**Study material**

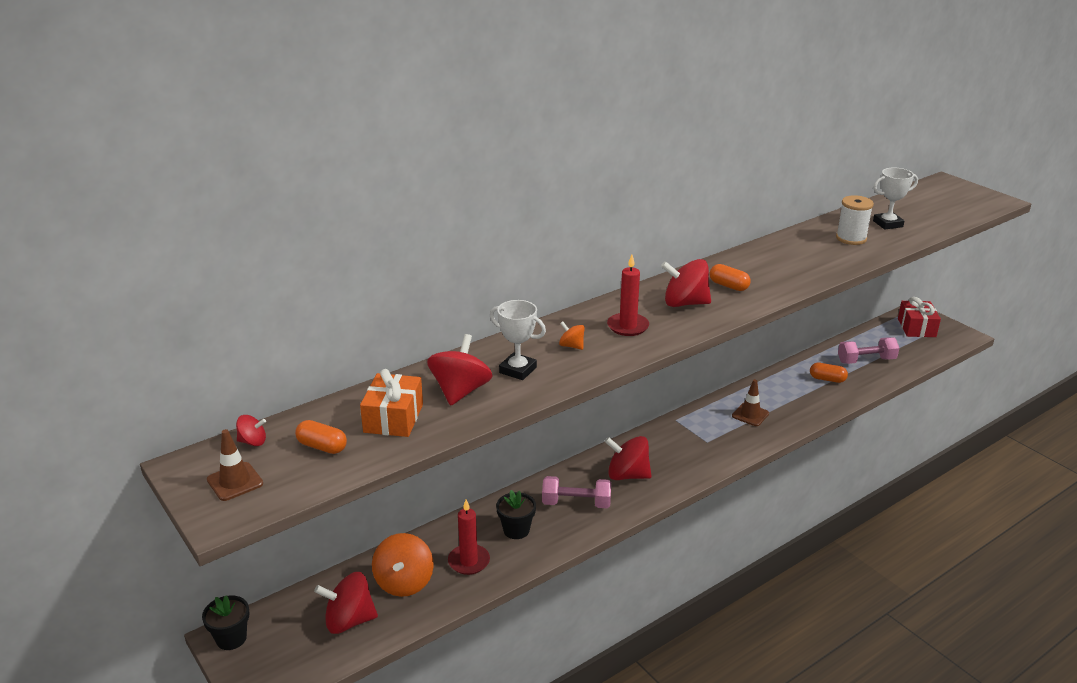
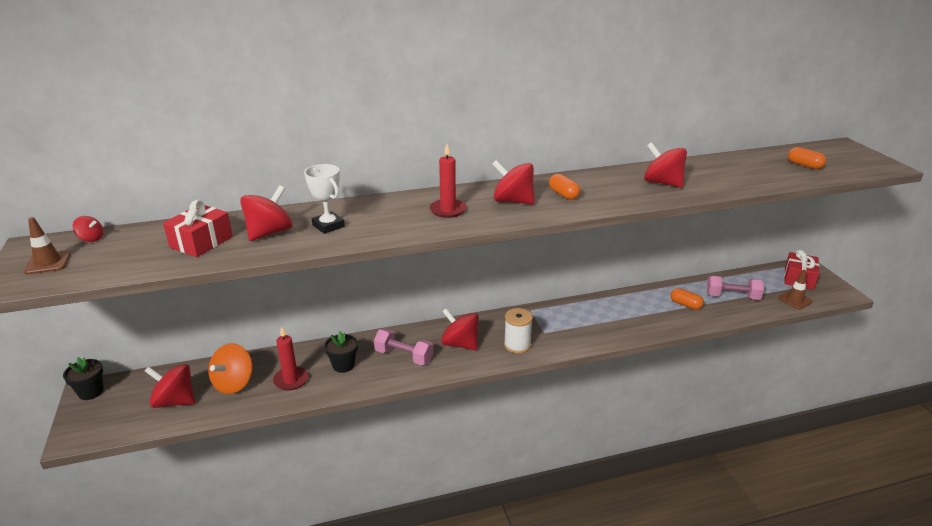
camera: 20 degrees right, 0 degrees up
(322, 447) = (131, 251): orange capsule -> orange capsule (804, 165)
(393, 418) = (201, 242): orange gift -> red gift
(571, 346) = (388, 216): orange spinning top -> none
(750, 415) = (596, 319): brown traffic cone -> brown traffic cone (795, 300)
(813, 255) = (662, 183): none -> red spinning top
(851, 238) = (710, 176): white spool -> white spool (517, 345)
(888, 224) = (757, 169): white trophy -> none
--
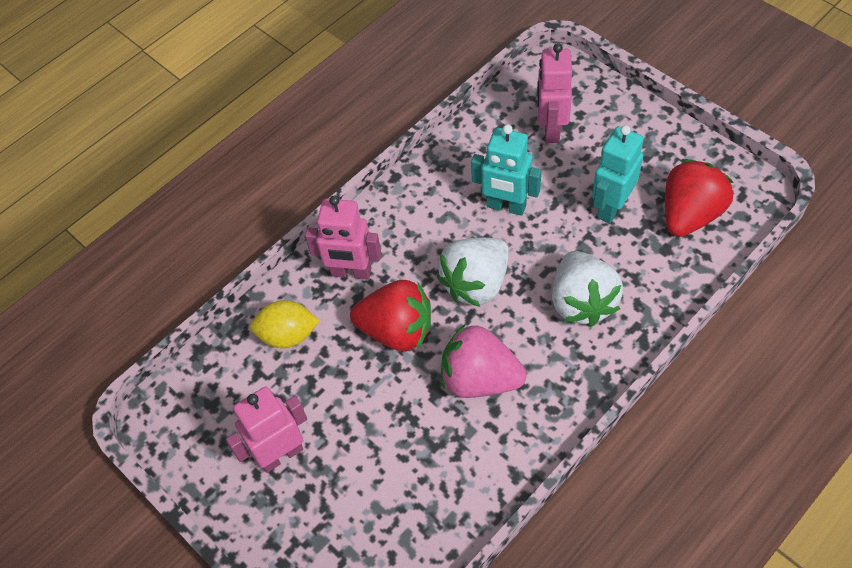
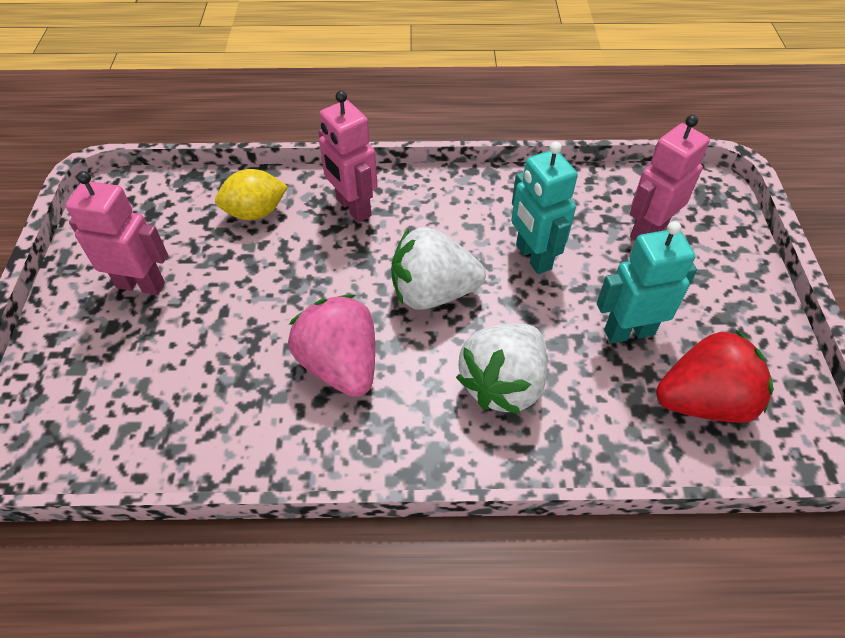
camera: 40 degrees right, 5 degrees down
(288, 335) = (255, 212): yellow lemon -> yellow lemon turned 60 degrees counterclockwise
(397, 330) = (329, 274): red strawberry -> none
* * *
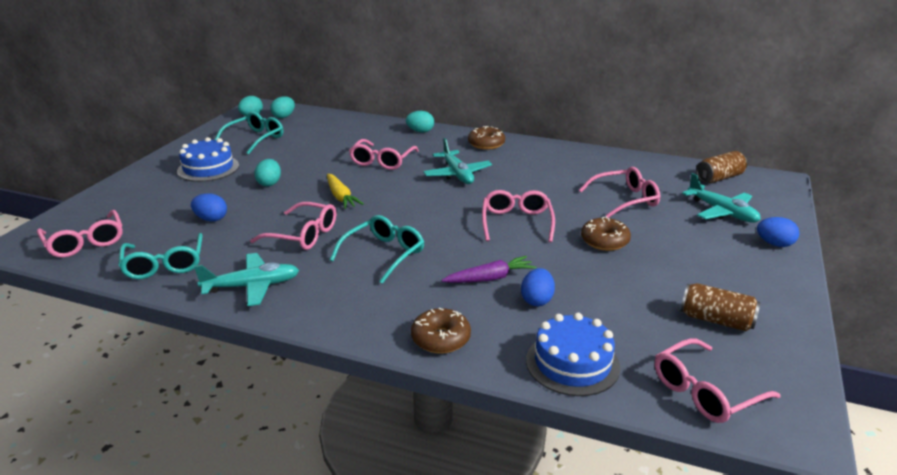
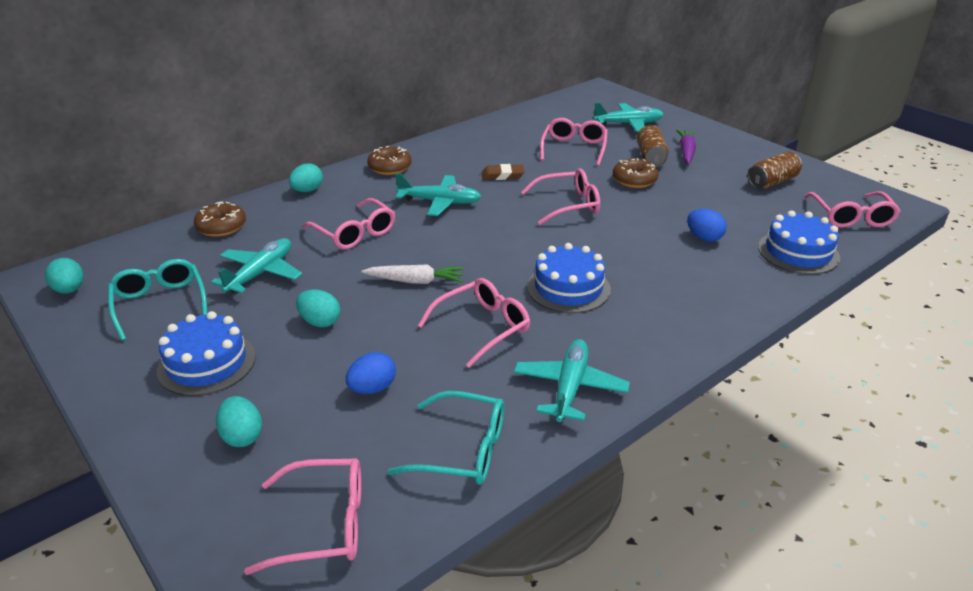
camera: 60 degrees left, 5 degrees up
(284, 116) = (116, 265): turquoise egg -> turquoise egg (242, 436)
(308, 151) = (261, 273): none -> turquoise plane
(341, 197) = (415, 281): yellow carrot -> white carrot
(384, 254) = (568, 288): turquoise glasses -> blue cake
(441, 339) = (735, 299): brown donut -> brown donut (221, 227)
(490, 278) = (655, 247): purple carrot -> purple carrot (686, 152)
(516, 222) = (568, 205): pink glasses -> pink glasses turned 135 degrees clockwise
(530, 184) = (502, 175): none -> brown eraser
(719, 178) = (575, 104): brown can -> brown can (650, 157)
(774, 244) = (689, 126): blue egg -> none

**Task requirements**
Starting at the line with "camera: 60 degrees left, 5 degrees up" and ending at the line with "(441, 339) = (735, 299): brown", print each line of the listing above exactly, with no other lines.

**Solution**
camera: 60 degrees left, 5 degrees up
(284, 116) = (116, 265): turquoise egg -> turquoise egg (242, 436)
(308, 151) = (261, 273): none -> turquoise plane
(341, 197) = (415, 281): yellow carrot -> white carrot
(384, 254) = (568, 288): turquoise glasses -> blue cake
(441, 339) = (735, 299): brown donut -> brown donut (221, 227)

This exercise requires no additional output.